**Provided data**

=======

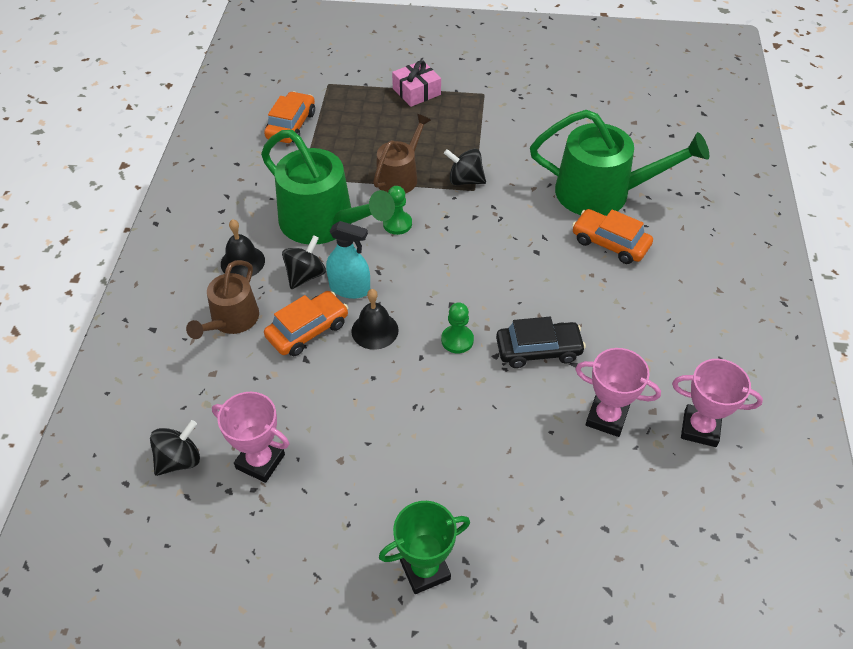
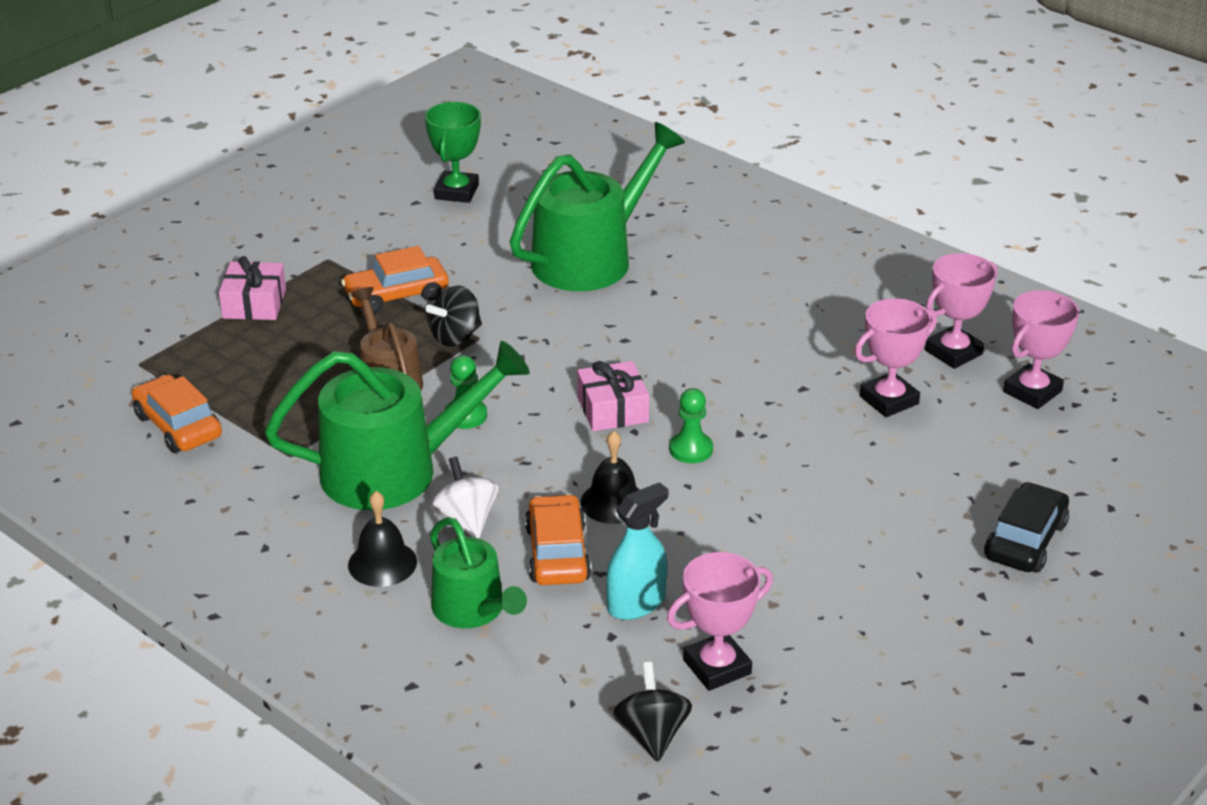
camera: 55 degrees left, 15 degrees down
(231, 320) = (472, 609): brown watering can -> green watering can
(305, 275) = (466, 520): black spinning top -> white spinning top
(349, 288) = (527, 494): turquoise spray bottle -> turquoise spray bottle (636, 603)
(425, 570) = (964, 600): green trophy -> green trophy (456, 192)
(462, 283) = (613, 409): none -> pink gift
(538, 350) = (761, 402): black car -> black car (1025, 540)
(610, 243) = (668, 288): orange car -> orange car (396, 295)
(702, 500) = (1032, 391): none -> pink trophy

=======

**Exercise requirements**
All of the entries must be reproduced exactly, apart from the pictures, which are to be dropped.

**The answer**
camera: 55 degrees left, 15 degrees down
(231, 320) = (472, 609): brown watering can -> green watering can
(305, 275) = (466, 520): black spinning top -> white spinning top
(349, 288) = (527, 494): turquoise spray bottle -> turquoise spray bottle (636, 603)
(425, 570) = (964, 600): green trophy -> green trophy (456, 192)
(462, 283) = (613, 409): none -> pink gift
(538, 350) = (761, 402): black car -> black car (1025, 540)
(610, 243) = (668, 288): orange car -> orange car (396, 295)
(702, 500) = (1032, 391): none -> pink trophy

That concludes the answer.